# [EXERCISE DIRECTIONS]
Nothing but the lines from the one that contains "(526, 570) = (349, 459): none -> grey camera" through the end of the data should be reproduced, and each must match exactly.
____
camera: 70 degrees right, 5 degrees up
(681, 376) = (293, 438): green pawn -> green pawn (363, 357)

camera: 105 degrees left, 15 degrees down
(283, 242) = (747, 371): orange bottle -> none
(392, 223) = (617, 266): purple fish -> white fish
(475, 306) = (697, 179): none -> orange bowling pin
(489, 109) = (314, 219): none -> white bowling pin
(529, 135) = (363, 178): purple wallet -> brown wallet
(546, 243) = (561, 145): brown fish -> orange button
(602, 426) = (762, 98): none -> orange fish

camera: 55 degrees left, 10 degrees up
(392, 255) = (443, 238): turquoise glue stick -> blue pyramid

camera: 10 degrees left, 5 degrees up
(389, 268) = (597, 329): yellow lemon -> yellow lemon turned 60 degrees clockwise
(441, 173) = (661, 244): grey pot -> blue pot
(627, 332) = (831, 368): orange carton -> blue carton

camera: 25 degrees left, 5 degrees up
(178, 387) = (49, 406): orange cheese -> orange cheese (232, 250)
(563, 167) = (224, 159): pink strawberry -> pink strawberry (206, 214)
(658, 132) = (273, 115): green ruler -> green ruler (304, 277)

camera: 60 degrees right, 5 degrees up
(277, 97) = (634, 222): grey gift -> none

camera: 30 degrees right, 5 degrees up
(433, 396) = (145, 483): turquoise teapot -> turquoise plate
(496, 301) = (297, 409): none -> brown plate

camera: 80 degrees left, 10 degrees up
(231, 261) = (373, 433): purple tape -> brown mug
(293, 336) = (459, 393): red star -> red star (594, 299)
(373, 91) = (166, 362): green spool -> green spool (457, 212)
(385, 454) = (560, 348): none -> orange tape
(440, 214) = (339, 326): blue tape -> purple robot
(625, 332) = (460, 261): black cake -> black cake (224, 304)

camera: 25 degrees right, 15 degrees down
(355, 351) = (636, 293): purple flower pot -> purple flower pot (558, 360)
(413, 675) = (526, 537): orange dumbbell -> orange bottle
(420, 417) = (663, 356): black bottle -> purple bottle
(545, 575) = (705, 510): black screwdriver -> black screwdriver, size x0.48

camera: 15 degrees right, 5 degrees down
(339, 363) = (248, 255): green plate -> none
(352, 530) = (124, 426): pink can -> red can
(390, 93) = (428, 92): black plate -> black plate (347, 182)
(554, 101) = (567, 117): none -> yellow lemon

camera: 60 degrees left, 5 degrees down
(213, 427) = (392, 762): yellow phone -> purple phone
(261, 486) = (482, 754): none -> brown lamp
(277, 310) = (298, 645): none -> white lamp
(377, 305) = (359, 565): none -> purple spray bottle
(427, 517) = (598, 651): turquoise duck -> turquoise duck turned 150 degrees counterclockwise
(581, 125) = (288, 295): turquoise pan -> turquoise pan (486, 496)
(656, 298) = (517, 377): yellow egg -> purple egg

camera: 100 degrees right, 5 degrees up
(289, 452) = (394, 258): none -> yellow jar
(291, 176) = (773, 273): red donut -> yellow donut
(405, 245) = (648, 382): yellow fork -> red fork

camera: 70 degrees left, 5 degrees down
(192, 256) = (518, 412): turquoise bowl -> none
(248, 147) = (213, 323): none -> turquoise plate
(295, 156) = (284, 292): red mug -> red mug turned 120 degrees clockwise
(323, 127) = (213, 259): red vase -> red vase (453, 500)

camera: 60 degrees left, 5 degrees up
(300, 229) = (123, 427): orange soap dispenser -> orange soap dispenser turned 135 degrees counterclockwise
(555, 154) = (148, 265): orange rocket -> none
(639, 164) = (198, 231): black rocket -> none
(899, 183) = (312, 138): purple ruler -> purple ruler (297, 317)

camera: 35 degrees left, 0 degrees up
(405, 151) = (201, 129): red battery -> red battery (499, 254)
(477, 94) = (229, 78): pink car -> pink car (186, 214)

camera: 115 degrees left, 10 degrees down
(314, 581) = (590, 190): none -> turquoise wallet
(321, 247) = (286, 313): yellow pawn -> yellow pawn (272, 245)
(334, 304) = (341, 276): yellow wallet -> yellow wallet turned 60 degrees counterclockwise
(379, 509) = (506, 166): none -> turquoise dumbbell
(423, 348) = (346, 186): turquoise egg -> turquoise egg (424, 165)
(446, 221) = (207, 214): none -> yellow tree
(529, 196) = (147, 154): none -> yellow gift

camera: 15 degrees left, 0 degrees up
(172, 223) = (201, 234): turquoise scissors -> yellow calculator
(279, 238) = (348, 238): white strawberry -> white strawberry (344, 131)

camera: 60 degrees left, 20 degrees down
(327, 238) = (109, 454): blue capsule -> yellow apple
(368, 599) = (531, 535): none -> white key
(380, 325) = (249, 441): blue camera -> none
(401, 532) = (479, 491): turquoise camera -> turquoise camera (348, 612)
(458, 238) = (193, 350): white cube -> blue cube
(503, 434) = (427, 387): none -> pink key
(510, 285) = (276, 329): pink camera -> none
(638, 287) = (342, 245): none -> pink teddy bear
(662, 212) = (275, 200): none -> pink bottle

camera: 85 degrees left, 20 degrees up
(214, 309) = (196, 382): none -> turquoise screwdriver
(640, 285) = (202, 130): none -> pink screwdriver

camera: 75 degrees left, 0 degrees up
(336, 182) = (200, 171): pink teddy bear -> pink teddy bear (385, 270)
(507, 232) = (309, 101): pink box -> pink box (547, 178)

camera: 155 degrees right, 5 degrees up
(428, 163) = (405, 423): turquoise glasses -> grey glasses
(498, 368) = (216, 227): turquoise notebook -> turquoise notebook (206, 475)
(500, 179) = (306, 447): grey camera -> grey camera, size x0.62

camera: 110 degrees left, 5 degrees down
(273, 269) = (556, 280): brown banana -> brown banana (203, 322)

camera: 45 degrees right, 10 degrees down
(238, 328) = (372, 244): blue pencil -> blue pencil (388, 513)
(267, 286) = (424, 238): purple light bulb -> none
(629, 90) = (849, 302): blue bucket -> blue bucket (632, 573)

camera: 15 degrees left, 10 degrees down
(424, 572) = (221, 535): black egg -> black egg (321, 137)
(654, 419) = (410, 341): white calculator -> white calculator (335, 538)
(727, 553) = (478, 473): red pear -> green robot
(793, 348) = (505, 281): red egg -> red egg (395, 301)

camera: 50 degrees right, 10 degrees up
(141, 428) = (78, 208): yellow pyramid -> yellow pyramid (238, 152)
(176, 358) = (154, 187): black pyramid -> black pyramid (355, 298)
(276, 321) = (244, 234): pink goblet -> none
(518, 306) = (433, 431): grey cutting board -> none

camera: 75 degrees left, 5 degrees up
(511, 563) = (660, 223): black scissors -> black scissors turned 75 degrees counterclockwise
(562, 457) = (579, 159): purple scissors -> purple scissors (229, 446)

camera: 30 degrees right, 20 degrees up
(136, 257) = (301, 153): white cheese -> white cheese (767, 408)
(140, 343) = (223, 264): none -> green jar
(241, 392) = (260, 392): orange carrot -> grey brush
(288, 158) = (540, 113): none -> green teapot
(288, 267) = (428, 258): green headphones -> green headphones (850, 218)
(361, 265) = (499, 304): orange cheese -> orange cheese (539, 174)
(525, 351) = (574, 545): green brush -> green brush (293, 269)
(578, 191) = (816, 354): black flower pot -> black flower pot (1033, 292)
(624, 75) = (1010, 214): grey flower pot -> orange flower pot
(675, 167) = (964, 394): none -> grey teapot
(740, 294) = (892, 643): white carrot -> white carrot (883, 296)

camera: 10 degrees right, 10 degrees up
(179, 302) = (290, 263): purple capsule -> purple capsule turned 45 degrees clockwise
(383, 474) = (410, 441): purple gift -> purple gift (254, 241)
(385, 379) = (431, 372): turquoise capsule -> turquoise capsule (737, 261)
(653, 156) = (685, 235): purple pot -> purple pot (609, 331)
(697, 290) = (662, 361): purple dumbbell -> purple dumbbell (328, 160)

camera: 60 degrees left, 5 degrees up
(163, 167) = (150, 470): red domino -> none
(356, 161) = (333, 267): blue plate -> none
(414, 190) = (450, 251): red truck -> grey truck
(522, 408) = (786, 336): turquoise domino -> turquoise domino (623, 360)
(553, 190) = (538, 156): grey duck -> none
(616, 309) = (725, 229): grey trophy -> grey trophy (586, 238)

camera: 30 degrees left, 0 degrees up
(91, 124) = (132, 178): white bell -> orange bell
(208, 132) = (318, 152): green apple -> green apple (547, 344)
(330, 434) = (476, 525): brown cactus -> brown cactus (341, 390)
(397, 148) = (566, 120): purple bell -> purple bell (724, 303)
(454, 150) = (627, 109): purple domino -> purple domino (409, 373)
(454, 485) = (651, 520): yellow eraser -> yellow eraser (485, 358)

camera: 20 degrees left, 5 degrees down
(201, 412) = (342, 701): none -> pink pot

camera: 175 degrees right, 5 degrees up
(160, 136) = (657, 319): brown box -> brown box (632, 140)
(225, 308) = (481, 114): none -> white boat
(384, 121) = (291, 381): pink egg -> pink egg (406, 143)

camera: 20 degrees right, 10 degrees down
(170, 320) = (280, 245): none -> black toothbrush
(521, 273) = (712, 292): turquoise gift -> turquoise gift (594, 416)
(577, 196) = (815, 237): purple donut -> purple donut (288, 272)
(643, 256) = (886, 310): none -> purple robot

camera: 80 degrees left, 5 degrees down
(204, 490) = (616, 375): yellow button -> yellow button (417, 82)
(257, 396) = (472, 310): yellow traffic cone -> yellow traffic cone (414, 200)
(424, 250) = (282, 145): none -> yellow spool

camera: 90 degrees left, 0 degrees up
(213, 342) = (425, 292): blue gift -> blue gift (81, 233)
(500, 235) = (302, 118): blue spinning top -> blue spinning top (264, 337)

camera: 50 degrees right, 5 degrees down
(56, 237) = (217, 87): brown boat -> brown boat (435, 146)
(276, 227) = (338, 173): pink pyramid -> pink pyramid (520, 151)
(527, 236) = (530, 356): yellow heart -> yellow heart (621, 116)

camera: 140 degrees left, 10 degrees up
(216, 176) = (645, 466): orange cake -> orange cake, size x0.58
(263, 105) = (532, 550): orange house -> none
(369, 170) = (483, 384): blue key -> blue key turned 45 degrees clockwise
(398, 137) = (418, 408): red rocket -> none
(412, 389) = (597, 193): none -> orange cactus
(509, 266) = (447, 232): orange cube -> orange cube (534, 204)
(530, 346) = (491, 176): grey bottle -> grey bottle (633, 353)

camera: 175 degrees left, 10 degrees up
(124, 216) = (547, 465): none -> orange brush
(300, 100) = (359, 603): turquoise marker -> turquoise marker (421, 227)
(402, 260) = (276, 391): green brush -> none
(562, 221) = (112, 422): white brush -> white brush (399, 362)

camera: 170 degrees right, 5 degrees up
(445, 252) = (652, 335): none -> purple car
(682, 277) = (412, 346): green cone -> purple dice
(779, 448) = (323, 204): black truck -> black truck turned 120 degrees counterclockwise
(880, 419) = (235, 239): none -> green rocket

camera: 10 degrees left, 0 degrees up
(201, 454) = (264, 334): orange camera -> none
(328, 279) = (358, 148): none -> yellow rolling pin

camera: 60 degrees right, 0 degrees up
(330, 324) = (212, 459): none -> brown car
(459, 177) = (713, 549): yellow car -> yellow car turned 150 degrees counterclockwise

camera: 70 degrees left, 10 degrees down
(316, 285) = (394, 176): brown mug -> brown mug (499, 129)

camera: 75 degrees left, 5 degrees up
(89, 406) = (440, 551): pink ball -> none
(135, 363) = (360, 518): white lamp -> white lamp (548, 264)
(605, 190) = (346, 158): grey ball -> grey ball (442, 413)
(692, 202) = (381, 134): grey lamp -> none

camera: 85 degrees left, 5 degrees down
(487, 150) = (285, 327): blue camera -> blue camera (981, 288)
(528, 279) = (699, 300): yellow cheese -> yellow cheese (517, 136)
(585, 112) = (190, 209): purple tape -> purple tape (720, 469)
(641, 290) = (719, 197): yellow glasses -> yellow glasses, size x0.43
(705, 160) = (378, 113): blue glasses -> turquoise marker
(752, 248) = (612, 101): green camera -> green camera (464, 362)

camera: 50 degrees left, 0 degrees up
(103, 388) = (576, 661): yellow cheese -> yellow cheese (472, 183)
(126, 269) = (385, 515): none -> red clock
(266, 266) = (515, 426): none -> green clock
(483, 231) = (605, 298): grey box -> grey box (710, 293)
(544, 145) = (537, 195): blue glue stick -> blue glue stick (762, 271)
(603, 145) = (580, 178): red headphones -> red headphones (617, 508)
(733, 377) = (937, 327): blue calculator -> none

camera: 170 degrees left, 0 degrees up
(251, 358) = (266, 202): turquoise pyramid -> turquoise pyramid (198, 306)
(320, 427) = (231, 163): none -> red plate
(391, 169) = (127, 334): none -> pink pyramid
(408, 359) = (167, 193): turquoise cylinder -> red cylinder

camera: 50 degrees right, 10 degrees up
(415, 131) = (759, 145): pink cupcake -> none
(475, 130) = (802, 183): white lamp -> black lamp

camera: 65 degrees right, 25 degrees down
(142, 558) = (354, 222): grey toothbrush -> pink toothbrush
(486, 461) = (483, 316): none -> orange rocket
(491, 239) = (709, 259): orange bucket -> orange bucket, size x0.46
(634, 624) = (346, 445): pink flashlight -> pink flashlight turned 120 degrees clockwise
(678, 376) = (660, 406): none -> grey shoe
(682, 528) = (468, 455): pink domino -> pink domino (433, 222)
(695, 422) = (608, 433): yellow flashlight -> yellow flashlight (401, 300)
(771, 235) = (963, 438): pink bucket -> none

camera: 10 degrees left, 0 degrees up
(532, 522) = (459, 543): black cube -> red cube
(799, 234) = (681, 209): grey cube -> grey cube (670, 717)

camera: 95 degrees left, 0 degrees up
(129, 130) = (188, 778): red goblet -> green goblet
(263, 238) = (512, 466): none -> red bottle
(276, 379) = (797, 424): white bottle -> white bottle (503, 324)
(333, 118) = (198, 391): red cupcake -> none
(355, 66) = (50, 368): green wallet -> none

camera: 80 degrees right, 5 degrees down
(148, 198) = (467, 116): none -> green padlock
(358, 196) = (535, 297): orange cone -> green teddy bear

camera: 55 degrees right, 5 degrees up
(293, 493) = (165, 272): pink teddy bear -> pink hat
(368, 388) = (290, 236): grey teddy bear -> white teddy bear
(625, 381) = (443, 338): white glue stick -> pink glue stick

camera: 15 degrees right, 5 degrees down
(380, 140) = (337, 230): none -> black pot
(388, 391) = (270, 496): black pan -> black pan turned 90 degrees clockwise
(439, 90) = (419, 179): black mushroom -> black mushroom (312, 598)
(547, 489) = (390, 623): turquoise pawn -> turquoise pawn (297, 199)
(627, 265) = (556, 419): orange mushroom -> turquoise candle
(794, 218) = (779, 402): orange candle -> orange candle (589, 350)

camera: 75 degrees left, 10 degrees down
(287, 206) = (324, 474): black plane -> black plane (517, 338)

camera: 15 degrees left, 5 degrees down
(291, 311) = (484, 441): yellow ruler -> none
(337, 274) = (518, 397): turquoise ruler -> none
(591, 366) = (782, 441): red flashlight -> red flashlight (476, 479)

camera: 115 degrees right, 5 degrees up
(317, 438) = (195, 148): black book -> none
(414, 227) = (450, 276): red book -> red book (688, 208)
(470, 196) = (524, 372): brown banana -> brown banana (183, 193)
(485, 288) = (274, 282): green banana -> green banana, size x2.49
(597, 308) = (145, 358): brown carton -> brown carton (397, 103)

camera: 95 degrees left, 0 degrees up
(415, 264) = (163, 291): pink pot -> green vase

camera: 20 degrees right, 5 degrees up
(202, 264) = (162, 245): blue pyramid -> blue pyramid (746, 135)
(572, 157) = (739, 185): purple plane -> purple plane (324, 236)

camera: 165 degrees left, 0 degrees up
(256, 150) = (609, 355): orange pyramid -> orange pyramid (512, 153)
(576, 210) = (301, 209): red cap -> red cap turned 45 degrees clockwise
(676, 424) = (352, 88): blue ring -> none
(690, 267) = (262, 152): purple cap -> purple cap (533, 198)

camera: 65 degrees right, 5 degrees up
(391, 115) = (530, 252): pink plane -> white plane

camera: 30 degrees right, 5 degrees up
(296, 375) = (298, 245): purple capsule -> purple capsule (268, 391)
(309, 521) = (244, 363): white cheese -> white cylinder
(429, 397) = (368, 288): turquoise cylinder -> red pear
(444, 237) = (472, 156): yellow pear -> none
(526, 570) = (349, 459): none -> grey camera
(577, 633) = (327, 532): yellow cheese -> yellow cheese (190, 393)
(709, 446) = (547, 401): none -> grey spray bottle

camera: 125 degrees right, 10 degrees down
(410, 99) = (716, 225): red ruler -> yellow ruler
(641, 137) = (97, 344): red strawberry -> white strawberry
____
# [REPLY TO THE TASK]
(526, 570) = (349, 459): none -> grey camera
(577, 633) = (327, 532): yellow cheese -> yellow cheese (190, 393)
(709, 446) = (547, 401): none -> grey spray bottle

camera: 125 degrees right, 10 degrees down
(410, 99) = (716, 225): red ruler -> yellow ruler
(641, 137) = (97, 344): red strawberry -> white strawberry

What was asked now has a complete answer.